**Supplied data**
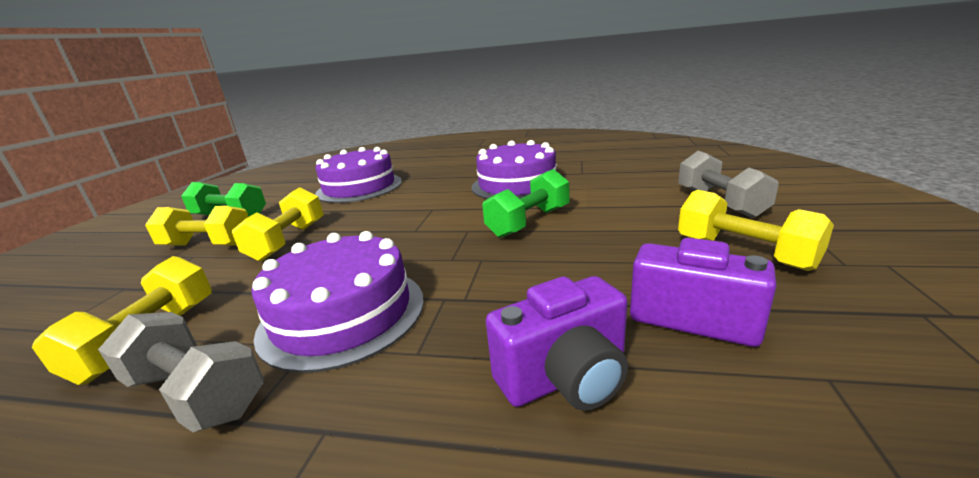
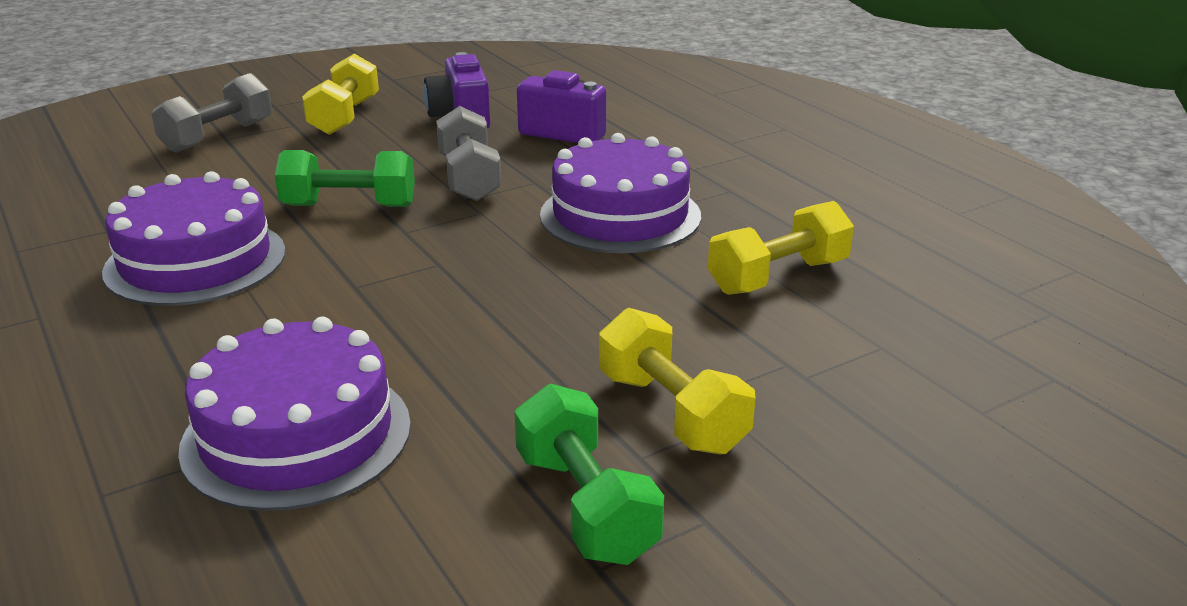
camera: 135 degrees left, 5 degrees up
grey dumbbell [98,312,264,432] -> grey dumbbell moved to [436,106,502,201]
yellow dumbbell [232,187,324,261] -> none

**What to work on**
Please repeat each line above exactly as it appears, but omit the pictures.

**Answer to this problem**
camera: 135 degrees left, 5 degrees up
grey dumbbell [98,312,264,432] -> grey dumbbell moved to [436,106,502,201]
yellow dumbbell [232,187,324,261] -> none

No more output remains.